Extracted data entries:
---

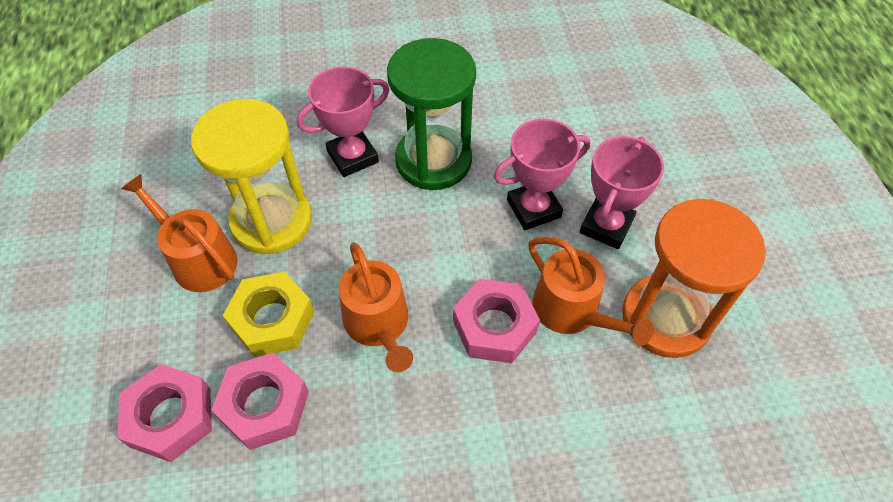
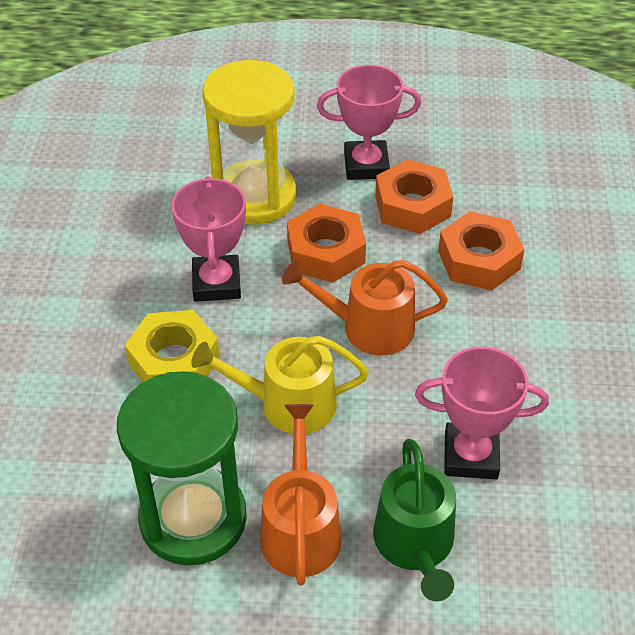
green watering can: 0 -> 1
orange hourglass: 1 -> 0
orange nut: 0 -> 3
orange watering can: 3 -> 2
pink nut: 3 -> 0
yellow watering can: 0 -> 1

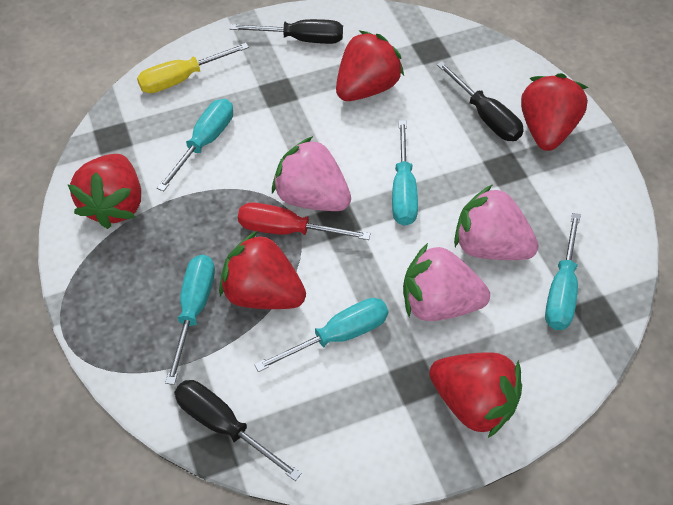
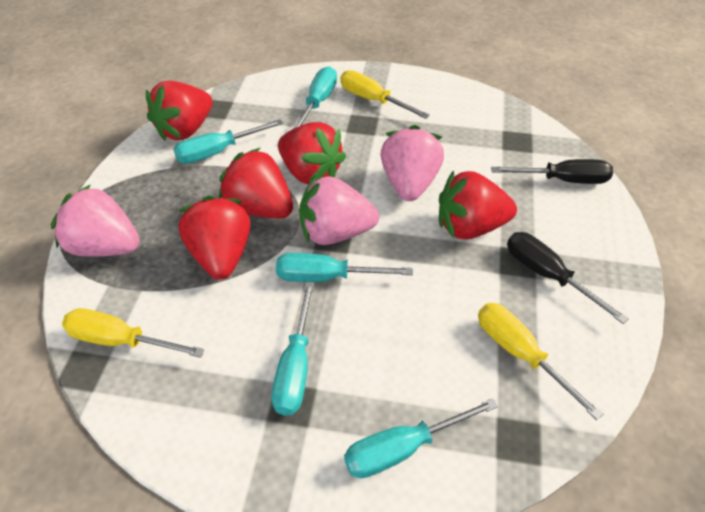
black screwdriver: 3 -> 2
red screwdriver: 1 -> 0
yellow screwdriver: 1 -> 3

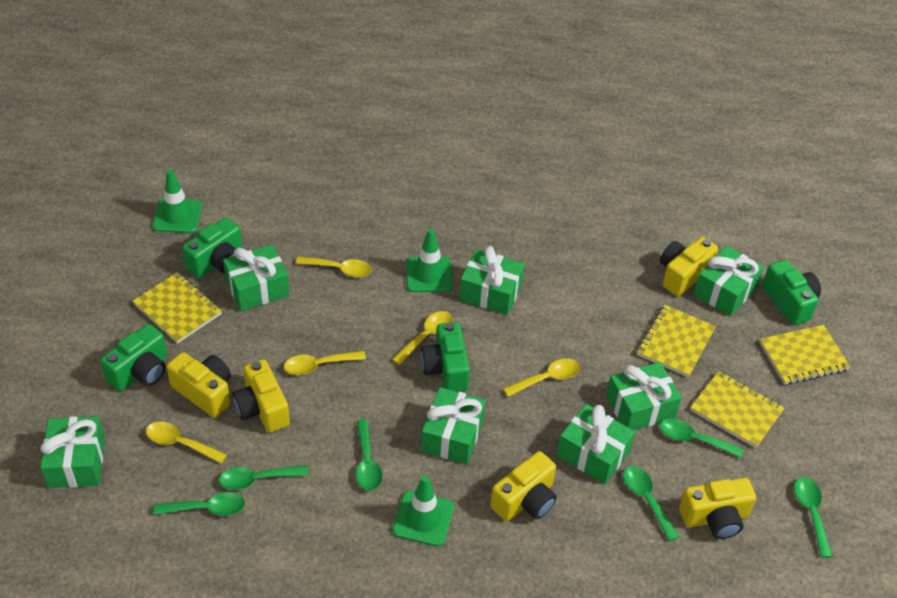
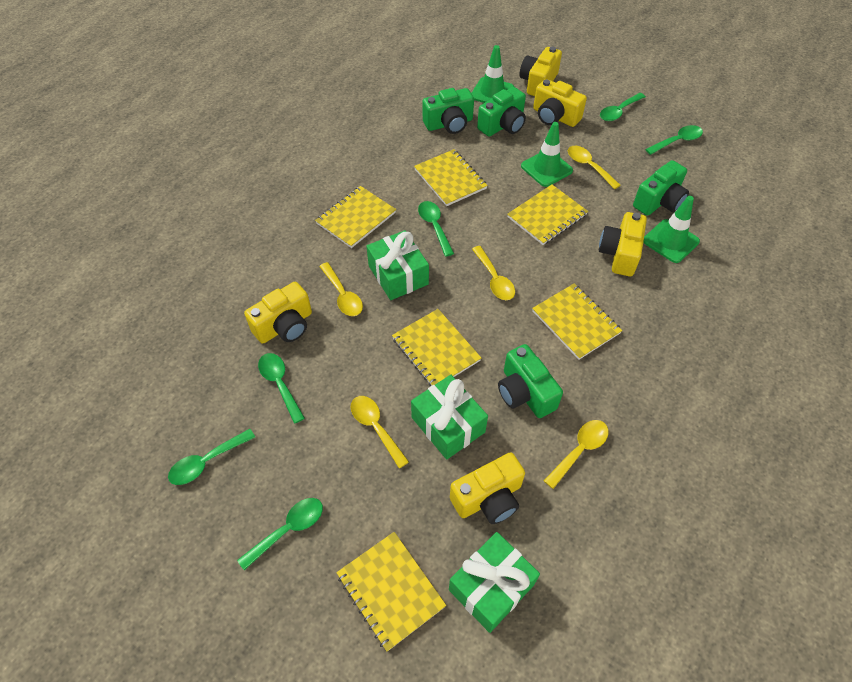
green gift: 7 -> 3
yellow notebook: 4 -> 6

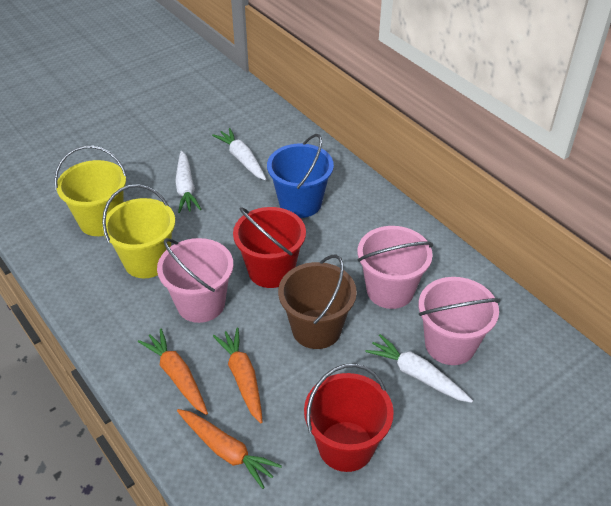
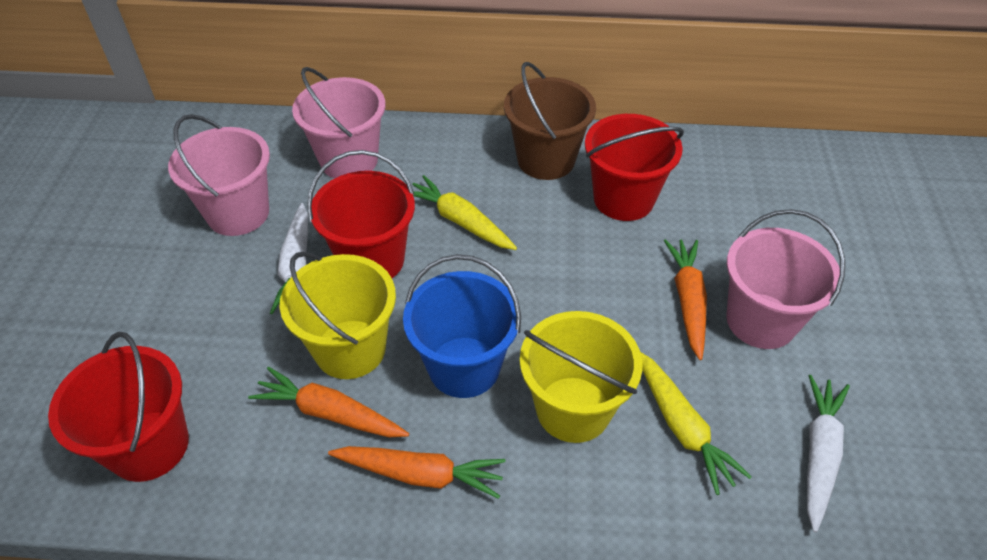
red bucket: 2 -> 3
white carrot: 3 -> 2
yellow carrot: 0 -> 2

---

→ **Task item**:
No picture belongs in the answer, but every word of the records above does, exactly as given.

→ **Exercise result**:
green watering can: 0 -> 1
orange hourglass: 1 -> 0
orange nut: 0 -> 3
orange watering can: 3 -> 2
pink nut: 3 -> 0
yellow watering can: 0 -> 1

black screwdriver: 3 -> 2
red screwdriver: 1 -> 0
yellow screwdriver: 1 -> 3

green gift: 7 -> 3
yellow notebook: 4 -> 6

red bucket: 2 -> 3
white carrot: 3 -> 2
yellow carrot: 0 -> 2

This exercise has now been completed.